- YOUR OBJECTIVE: Omit the pictures, then write out every entry exactly as it reads.

- DATA IN THIS EXERCISE:
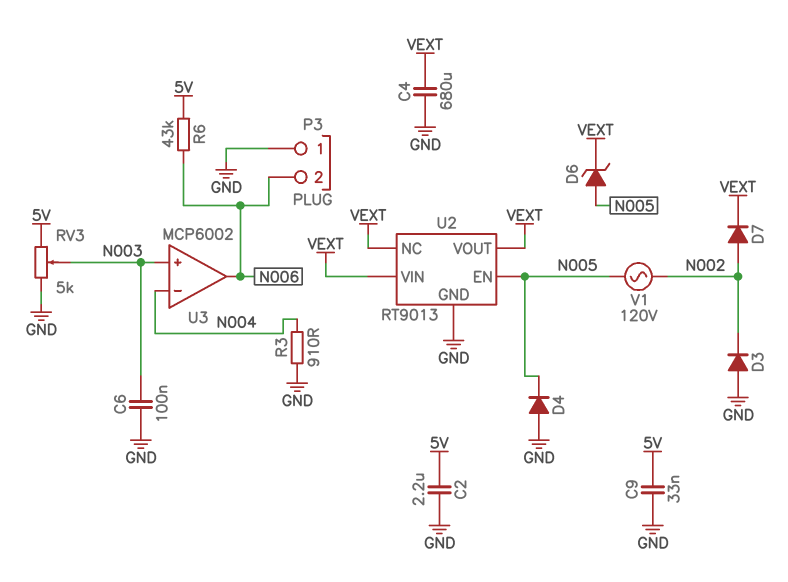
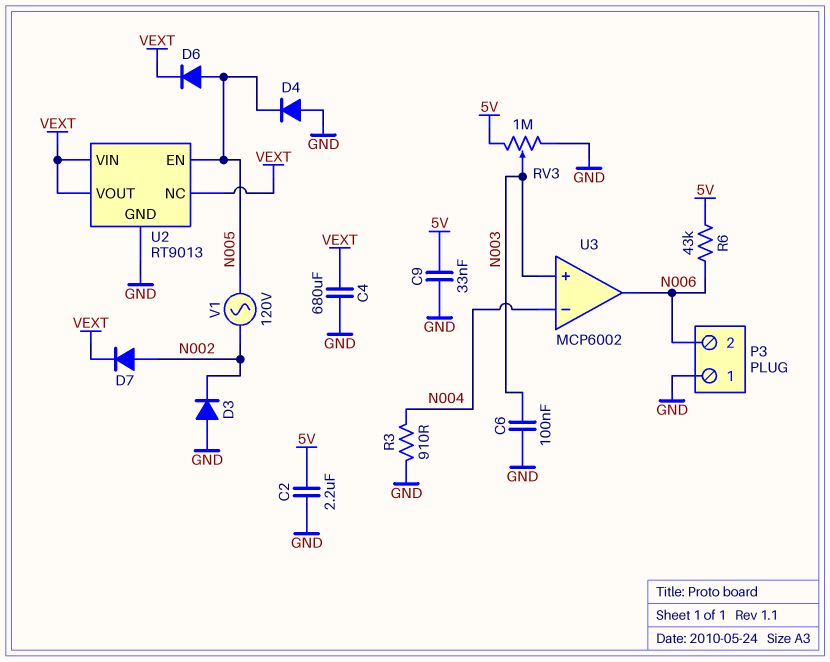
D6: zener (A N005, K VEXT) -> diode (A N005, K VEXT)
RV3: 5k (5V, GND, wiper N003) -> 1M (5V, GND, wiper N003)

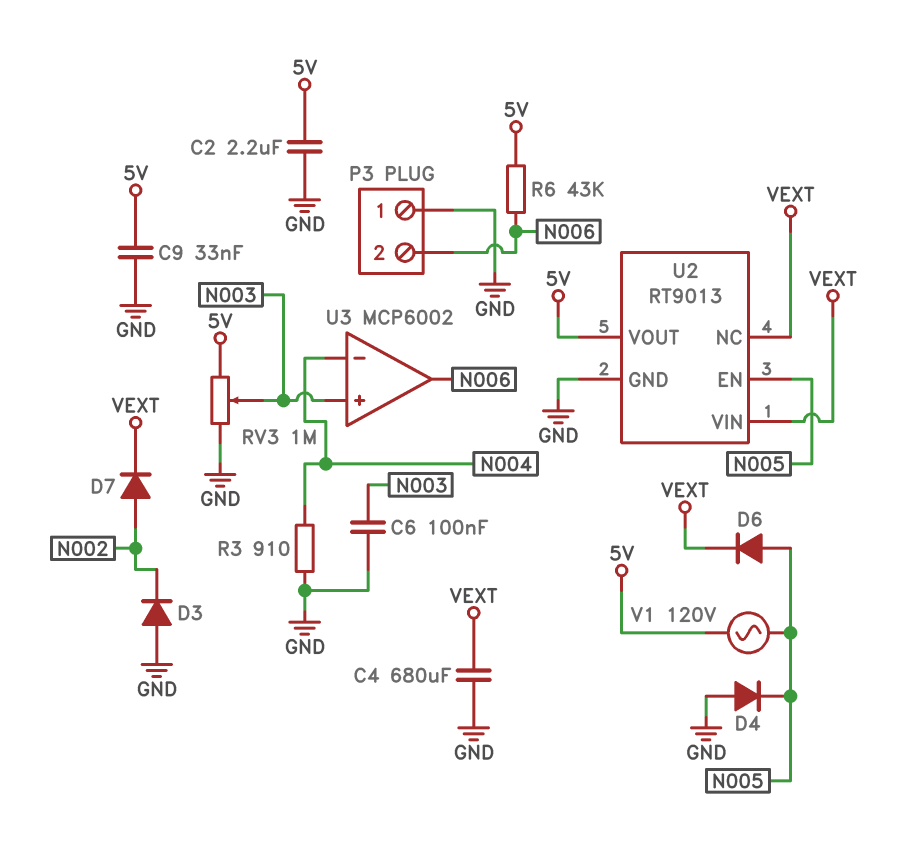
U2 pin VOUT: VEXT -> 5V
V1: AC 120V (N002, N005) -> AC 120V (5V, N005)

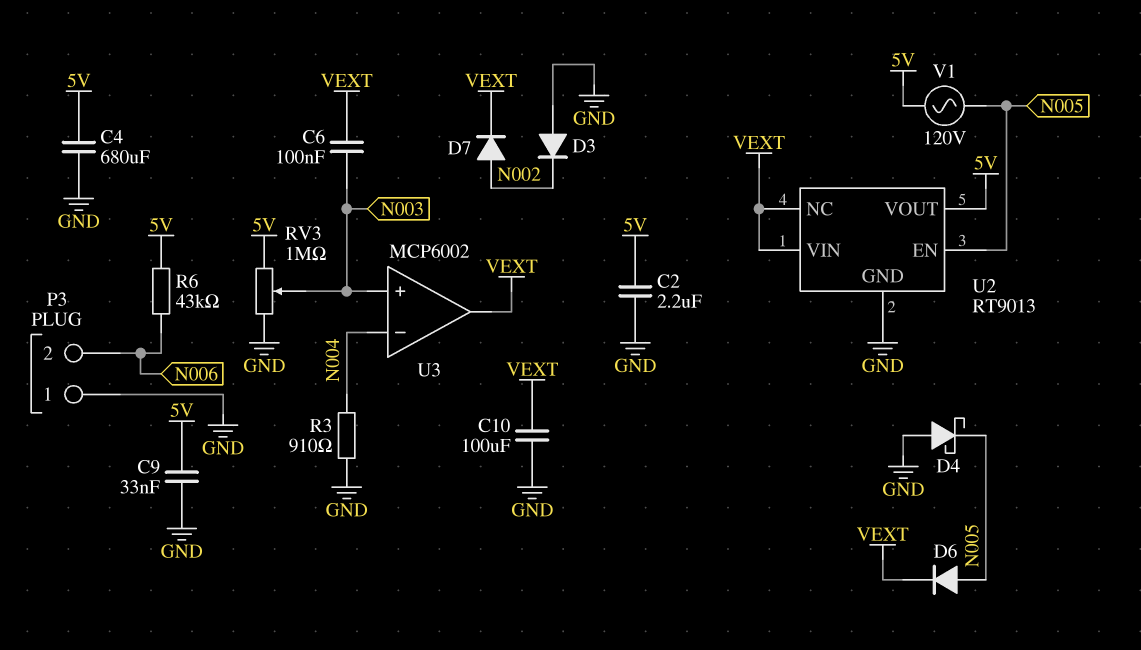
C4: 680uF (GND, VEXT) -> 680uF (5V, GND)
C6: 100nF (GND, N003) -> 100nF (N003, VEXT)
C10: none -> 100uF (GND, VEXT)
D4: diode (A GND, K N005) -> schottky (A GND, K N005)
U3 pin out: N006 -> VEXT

- SOLVED EXERCISE:
D6: zener (A N005, K VEXT) -> diode (A N005, K VEXT)
RV3: 5k (5V, GND, wiper N003) -> 1M (5V, GND, wiper N003)

U2 pin VOUT: VEXT -> 5V
V1: AC 120V (N002, N005) -> AC 120V (5V, N005)

C4: 680uF (GND, VEXT) -> 680uF (5V, GND)
C6: 100nF (GND, N003) -> 100nF (N003, VEXT)
C10: none -> 100uF (GND, VEXT)
D4: diode (A GND, K N005) -> schottky (A GND, K N005)
U3 pin out: N006 -> VEXT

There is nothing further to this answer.